• WHAT YOU WILL DO: Each entry needs to be restated exactly as written.

• GIVEN ENTRIES:

+ + +

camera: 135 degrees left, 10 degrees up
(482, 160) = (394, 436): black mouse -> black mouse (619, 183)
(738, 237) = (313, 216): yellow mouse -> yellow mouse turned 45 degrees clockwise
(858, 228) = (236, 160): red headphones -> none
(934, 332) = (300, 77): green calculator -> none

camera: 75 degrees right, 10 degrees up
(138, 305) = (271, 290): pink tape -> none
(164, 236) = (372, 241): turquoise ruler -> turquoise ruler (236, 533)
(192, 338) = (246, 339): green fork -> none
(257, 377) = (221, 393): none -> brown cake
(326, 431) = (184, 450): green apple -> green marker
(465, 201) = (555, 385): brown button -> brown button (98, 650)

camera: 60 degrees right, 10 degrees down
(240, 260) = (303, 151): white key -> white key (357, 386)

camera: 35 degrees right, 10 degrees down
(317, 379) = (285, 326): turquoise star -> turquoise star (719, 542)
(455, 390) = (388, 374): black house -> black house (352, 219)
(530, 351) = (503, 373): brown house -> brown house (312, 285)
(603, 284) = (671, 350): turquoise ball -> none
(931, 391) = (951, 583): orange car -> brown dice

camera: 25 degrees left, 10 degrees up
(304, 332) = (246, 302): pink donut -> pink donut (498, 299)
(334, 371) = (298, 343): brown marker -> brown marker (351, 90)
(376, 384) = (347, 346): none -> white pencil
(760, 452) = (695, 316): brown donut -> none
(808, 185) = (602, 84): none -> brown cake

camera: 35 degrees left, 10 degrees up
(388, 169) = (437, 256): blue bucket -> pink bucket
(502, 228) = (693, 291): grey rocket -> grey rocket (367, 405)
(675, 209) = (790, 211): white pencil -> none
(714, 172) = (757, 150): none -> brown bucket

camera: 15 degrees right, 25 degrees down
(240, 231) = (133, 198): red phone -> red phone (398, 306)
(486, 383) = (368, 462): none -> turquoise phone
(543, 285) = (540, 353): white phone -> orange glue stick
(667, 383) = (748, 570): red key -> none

+ + +

• RESPONSE BOX:
camera: 135 degrees left, 10 degrees up
(482, 160) = (394, 436): black mouse -> black mouse (619, 183)
(738, 237) = (313, 216): yellow mouse -> yellow mouse turned 45 degrees clockwise
(858, 228) = (236, 160): red headphones -> none
(934, 332) = (300, 77): green calculator -> none

camera: 75 degrees right, 10 degrees up
(138, 305) = (271, 290): pink tape -> none
(164, 236) = (372, 241): turquoise ruler -> turquoise ruler (236, 533)
(192, 338) = (246, 339): green fork -> none
(257, 377) = (221, 393): none -> brown cake
(326, 431) = (184, 450): green apple -> green marker
(465, 201) = (555, 385): brown button -> brown button (98, 650)

camera: 60 degrees right, 10 degrees down
(240, 260) = (303, 151): white key -> white key (357, 386)

camera: 35 degrees right, 10 degrees down
(317, 379) = (285, 326): turquoise star -> turquoise star (719, 542)
(455, 390) = (388, 374): black house -> black house (352, 219)
(530, 351) = (503, 373): brown house -> brown house (312, 285)
(603, 284) = (671, 350): turquoise ball -> none
(931, 391) = (951, 583): orange car -> brown dice

camera: 25 degrees left, 10 degrees up
(304, 332) = (246, 302): pink donut -> pink donut (498, 299)
(334, 371) = (298, 343): brown marker -> brown marker (351, 90)
(376, 384) = (347, 346): none -> white pencil
(760, 452) = (695, 316): brown donut -> none
(808, 185) = (602, 84): none -> brown cake

camera: 35 degrees left, 10 degrees up
(388, 169) = (437, 256): blue bucket -> pink bucket
(502, 228) = (693, 291): grey rocket -> grey rocket (367, 405)
(675, 209) = (790, 211): white pencil -> none
(714, 172) = (757, 150): none -> brown bucket

camera: 15 degrees right, 25 degrees down
(240, 231) = (133, 198): red phone -> red phone (398, 306)
(486, 383) = (368, 462): none -> turquoise phone
(543, 285) = (540, 353): white phone -> orange glue stick
(667, 383) = (748, 570): red key -> none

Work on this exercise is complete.